+++ Task inputs

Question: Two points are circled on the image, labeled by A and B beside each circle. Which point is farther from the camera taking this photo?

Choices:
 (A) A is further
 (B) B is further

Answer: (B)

++++++

Activity:
Rewrite the records, swapping "further" for "farther" everywhere it occurs, and leave all other text as it is.

Reply to the task:
Question: Two points are circled on the image, labeled by A and B beside each circle. Which point is farther from the camera taking this photo?

Choices:
 (A) A is farther
 (B) B is farther

Answer: (B)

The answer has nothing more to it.